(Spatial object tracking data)
=== Begin Enclosure ===
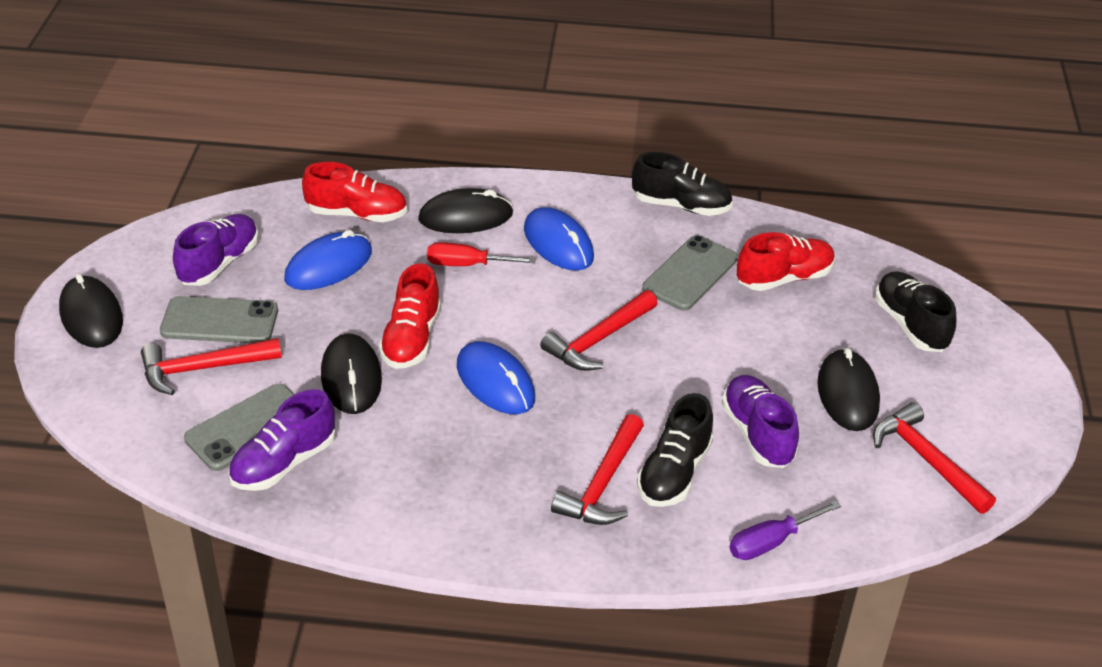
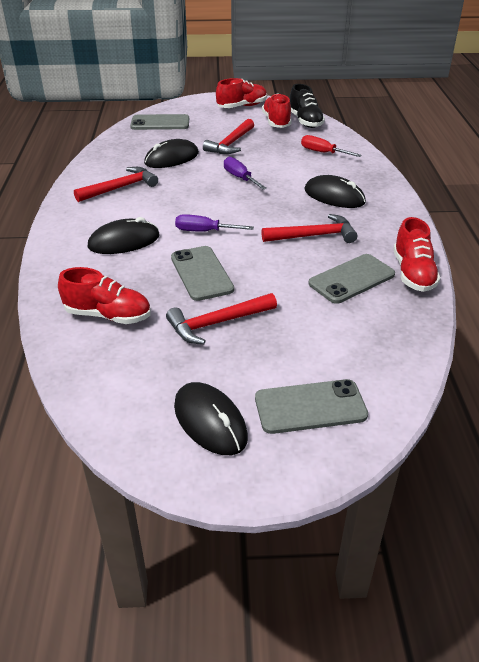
black shoe: 3 -> 1
blue mouse: 3 -> 0
grey phone: 3 -> 4
purple screwdriver: 1 -> 2
purple shoe: 3 -> 0
red shoe: 3 -> 4

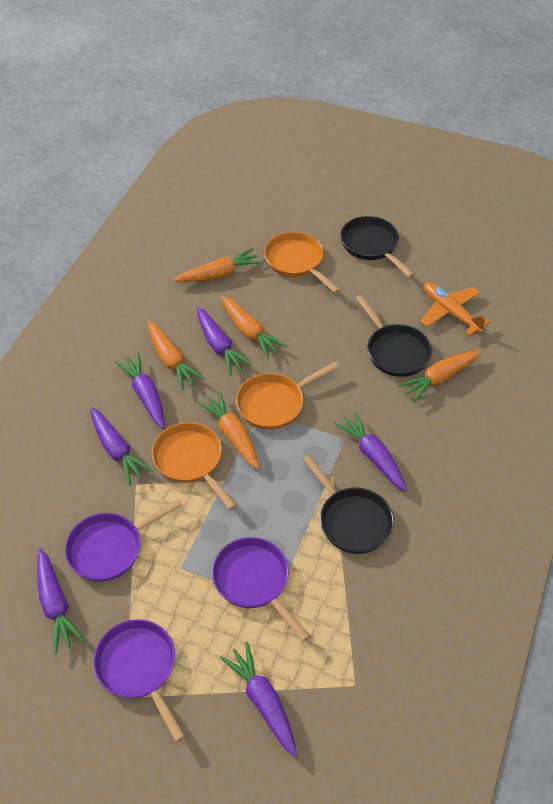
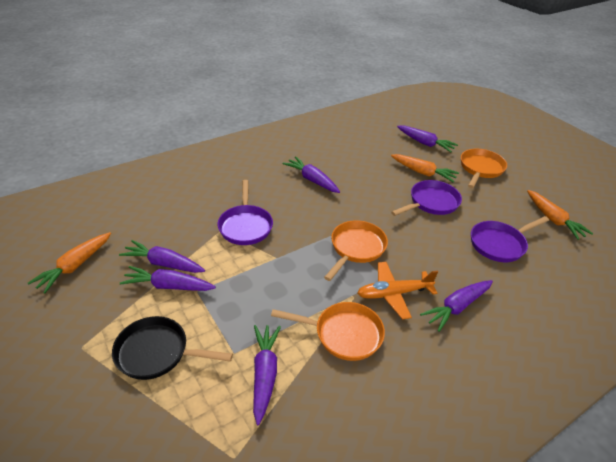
black pan: 3 -> 1
orange carrot: 5 -> 3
=== End Enclosure ===
Return the records exactly as they stand, and drop every picture.

black shoe: 3 -> 1
blue mouse: 3 -> 0
grey phone: 3 -> 4
purple screwdriver: 1 -> 2
purple shoe: 3 -> 0
red shoe: 3 -> 4

black pan: 3 -> 1
orange carrot: 5 -> 3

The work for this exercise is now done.